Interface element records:
◇ ◇ ◇ ◇

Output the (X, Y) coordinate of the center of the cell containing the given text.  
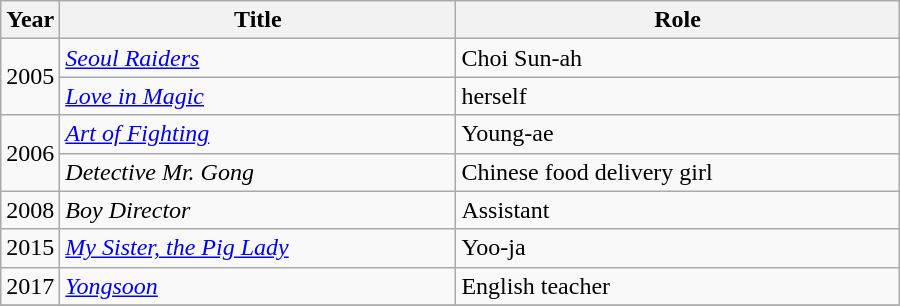
Detective Mr. Gong (258, 172)
2008 (30, 210)
Role (678, 20)
Title (258, 20)
Year (30, 20)
Love in Magic (258, 96)
Boy Director (258, 210)
Seoul Raiders (258, 58)
English teacher (678, 286)
2017 (30, 286)
My Sister, the Pig Lady (258, 248)
herself (678, 96)
2006 (30, 153)
Young-ae (678, 134)
Assistant (678, 210)
2015 (30, 248)
2005 (30, 77)
Art of Fighting (258, 134)
Yongsoon (258, 286)
Choi Sun-ah (678, 58)
Yoo-ja (678, 248)
Chinese food delivery girl (678, 172)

◇ ◇ ◇ ◇

= The exercise =
Copy out the part of the records that opens with the line containing "Detective Mr. Gong (258, 172)" and closes with the line containing "Young-ae (678, 134)", including both of those lines.

= Written solution =
Detective Mr. Gong (258, 172)
2008 (30, 210)
Role (678, 20)
Title (258, 20)
Year (30, 20)
Love in Magic (258, 96)
Boy Director (258, 210)
Seoul Raiders (258, 58)
English teacher (678, 286)
2017 (30, 286)
My Sister, the Pig Lady (258, 248)
herself (678, 96)
2006 (30, 153)
Young-ae (678, 134)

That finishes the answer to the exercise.